* **Data excerpts**

--- --- ---

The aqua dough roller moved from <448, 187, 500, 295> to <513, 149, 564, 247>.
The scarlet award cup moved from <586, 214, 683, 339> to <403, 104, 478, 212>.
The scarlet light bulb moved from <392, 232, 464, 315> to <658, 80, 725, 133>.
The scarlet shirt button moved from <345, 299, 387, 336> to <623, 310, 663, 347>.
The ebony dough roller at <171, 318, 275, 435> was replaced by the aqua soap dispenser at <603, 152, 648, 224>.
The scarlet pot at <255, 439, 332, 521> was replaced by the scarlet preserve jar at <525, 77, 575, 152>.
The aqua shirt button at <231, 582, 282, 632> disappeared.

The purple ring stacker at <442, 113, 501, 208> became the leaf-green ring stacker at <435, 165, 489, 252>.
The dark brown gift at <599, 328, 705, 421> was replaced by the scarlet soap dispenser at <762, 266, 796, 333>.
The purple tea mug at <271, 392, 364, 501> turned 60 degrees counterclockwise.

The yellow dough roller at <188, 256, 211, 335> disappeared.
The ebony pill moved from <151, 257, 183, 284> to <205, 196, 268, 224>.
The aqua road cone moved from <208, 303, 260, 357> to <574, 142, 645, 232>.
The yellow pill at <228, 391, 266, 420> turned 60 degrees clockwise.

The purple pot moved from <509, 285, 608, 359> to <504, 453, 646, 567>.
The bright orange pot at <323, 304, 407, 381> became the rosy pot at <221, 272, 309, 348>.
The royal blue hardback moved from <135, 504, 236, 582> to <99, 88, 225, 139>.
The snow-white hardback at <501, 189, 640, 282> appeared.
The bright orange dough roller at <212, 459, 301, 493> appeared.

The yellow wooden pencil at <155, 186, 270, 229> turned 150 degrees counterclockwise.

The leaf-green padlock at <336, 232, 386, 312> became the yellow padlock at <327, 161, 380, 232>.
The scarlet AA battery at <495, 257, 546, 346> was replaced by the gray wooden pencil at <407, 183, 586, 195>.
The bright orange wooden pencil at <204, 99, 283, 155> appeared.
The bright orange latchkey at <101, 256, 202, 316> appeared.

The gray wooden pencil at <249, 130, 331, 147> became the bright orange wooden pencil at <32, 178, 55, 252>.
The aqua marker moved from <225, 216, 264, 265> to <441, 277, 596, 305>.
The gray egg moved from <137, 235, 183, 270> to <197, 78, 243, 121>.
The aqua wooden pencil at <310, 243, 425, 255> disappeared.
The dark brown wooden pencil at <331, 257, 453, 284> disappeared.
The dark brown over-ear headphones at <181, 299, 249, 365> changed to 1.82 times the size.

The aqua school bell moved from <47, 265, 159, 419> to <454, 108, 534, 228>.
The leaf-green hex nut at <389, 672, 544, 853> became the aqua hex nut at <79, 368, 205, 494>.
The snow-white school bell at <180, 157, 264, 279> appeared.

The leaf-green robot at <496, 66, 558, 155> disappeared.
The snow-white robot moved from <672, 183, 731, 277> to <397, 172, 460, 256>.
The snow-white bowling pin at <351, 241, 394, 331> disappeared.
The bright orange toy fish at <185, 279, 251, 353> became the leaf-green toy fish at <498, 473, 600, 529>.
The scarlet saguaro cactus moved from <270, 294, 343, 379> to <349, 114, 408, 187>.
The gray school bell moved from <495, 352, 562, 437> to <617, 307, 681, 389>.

--- --- ---

* **Problem description**
Transcribe all of the lines in the records precisely.

* **Expected output**
The aqua dough roller moved from <448, 187, 500, 295> to <513, 149, 564, 247>.
The scarlet award cup moved from <586, 214, 683, 339> to <403, 104, 478, 212>.
The scarlet light bulb moved from <392, 232, 464, 315> to <658, 80, 725, 133>.
The scarlet shirt button moved from <345, 299, 387, 336> to <623, 310, 663, 347>.
The ebony dough roller at <171, 318, 275, 435> was replaced by the aqua soap dispenser at <603, 152, 648, 224>.
The scarlet pot at <255, 439, 332, 521> was replaced by the scarlet preserve jar at <525, 77, 575, 152>.
The aqua shirt button at <231, 582, 282, 632> disappeared.

The purple ring stacker at <442, 113, 501, 208> became the leaf-green ring stacker at <435, 165, 489, 252>.
The dark brown gift at <599, 328, 705, 421> was replaced by the scarlet soap dispenser at <762, 266, 796, 333>.
The purple tea mug at <271, 392, 364, 501> turned 60 degrees counterclockwise.

The yellow dough roller at <188, 256, 211, 335> disappeared.
The ebony pill moved from <151, 257, 183, 284> to <205, 196, 268, 224>.
The aqua road cone moved from <208, 303, 260, 357> to <574, 142, 645, 232>.
The yellow pill at <228, 391, 266, 420> turned 60 degrees clockwise.

The purple pot moved from <509, 285, 608, 359> to <504, 453, 646, 567>.
The bright orange pot at <323, 304, 407, 381> became the rosy pot at <221, 272, 309, 348>.
The royal blue hardback moved from <135, 504, 236, 582> to <99, 88, 225, 139>.
The snow-white hardback at <501, 189, 640, 282> appeared.
The bright orange dough roller at <212, 459, 301, 493> appeared.

The yellow wooden pencil at <155, 186, 270, 229> turned 150 degrees counterclockwise.

The leaf-green padlock at <336, 232, 386, 312> became the yellow padlock at <327, 161, 380, 232>.
The scarlet AA battery at <495, 257, 546, 346> was replaced by the gray wooden pencil at <407, 183, 586, 195>.
The bright orange wooden pencil at <204, 99, 283, 155> appeared.
The bright orange latchkey at <101, 256, 202, 316> appeared.

The gray wooden pencil at <249, 130, 331, 147> became the bright orange wooden pencil at <32, 178, 55, 252>.
The aqua marker moved from <225, 216, 264, 265> to <441, 277, 596, 305>.
The gray egg moved from <137, 235, 183, 270> to <197, 78, 243, 121>.
The aqua wooden pencil at <310, 243, 425, 255> disappeared.
The dark brown wooden pencil at <331, 257, 453, 284> disappeared.
The dark brown over-ear headphones at <181, 299, 249, 365> changed to 1.82 times the size.

The aqua school bell moved from <47, 265, 159, 419> to <454, 108, 534, 228>.
The leaf-green hex nut at <389, 672, 544, 853> became the aqua hex nut at <79, 368, 205, 494>.
The snow-white school bell at <180, 157, 264, 279> appeared.

The leaf-green robot at <496, 66, 558, 155> disappeared.
The snow-white robot moved from <672, 183, 731, 277> to <397, 172, 460, 256>.
The snow-white bowling pin at <351, 241, 394, 331> disappeared.
The bright orange toy fish at <185, 279, 251, 353> became the leaf-green toy fish at <498, 473, 600, 529>.
The scarlet saguaro cactus moved from <270, 294, 343, 379> to <349, 114, 408, 187>.
The gray school bell moved from <495, 352, 562, 437> to <617, 307, 681, 389>.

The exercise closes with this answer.